--- START ---

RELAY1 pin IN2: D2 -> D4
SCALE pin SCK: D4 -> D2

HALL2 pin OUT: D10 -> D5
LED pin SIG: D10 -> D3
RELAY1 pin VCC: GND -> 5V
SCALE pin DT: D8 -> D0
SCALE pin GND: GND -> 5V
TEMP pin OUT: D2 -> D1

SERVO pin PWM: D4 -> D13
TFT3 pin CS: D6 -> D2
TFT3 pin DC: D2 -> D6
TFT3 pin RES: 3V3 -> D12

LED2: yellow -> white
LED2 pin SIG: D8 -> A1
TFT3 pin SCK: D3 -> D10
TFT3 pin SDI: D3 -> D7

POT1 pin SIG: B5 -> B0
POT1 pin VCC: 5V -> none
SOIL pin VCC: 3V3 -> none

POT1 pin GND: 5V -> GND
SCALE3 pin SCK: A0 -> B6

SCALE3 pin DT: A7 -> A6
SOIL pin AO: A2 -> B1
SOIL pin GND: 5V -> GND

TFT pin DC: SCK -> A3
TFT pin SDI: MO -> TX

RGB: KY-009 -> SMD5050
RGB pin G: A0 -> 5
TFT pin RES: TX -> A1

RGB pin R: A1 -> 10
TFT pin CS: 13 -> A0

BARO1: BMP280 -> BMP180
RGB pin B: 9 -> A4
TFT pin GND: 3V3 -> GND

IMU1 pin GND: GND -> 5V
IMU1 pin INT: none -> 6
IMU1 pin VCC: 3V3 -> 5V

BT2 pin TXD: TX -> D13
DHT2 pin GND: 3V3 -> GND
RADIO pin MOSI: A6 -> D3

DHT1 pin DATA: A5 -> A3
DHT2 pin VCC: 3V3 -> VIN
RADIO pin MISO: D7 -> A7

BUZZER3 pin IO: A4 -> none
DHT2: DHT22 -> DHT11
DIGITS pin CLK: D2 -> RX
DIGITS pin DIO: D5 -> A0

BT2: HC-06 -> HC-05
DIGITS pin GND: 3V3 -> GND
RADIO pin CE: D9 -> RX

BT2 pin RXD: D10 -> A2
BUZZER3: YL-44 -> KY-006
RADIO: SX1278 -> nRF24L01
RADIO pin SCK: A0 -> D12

--- END ---

What are the lines from the one with "DIGITS pin DIO: D5 -> A0" through the end of the records above? Set them down exactly, both ends included, and nothing else.

DIGITS pin DIO: D5 -> A0

BT2: HC-06 -> HC-05
DIGITS pin GND: 3V3 -> GND
RADIO pin CE: D9 -> RX

BT2 pin RXD: D10 -> A2
BUZZER3: YL-44 -> KY-006
RADIO: SX1278 -> nRF24L01
RADIO pin SCK: A0 -> D12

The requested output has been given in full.